INSTRUCTIONS TO FOLLOW:
Report each line from the listing that the string "brick" appears in.

DATA SHOWN:
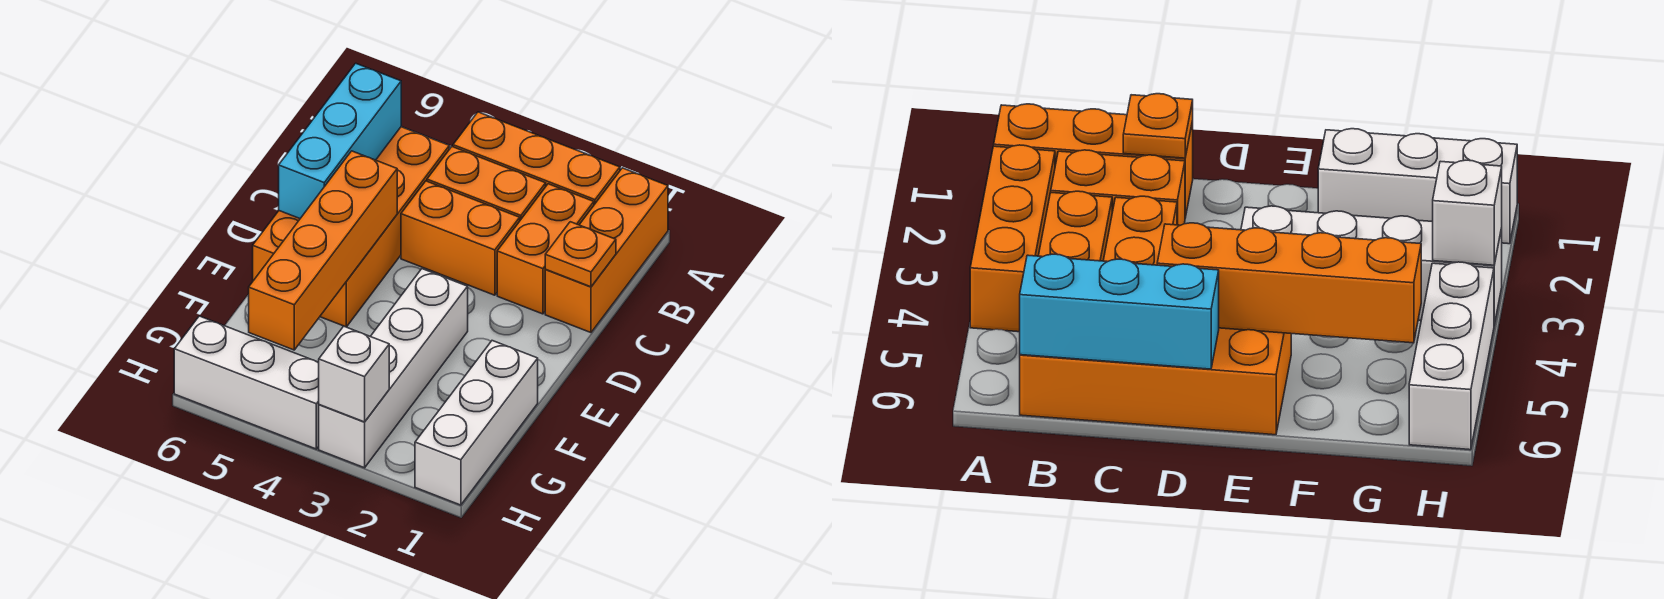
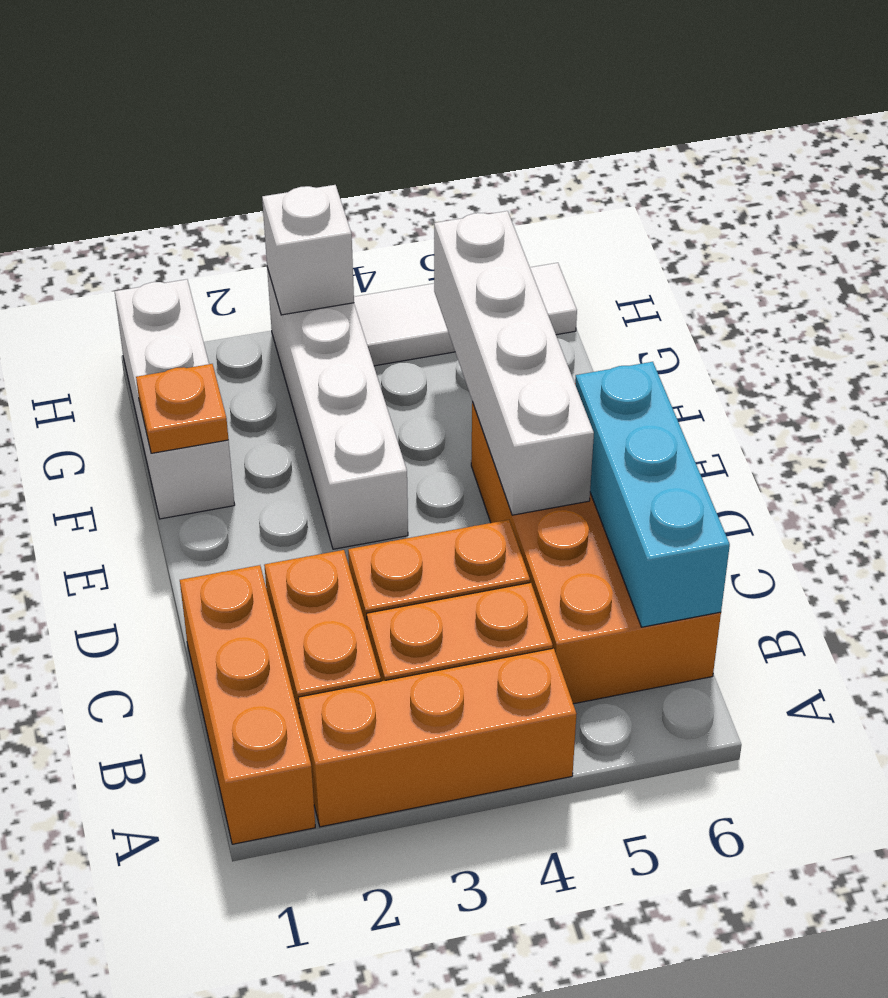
orange plate C1 level 2 -> orange plate F1 level 2
orange brick D5:G5 level 2 -> white brick D5:G5 level 2
white brick H4:H6 level 1 -> white tile H4:H6 level 1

RESULT FOR THIS TASK:
orange brick D5:G5 level 2 -> white brick D5:G5 level 2
white brick H4:H6 level 1 -> white tile H4:H6 level 1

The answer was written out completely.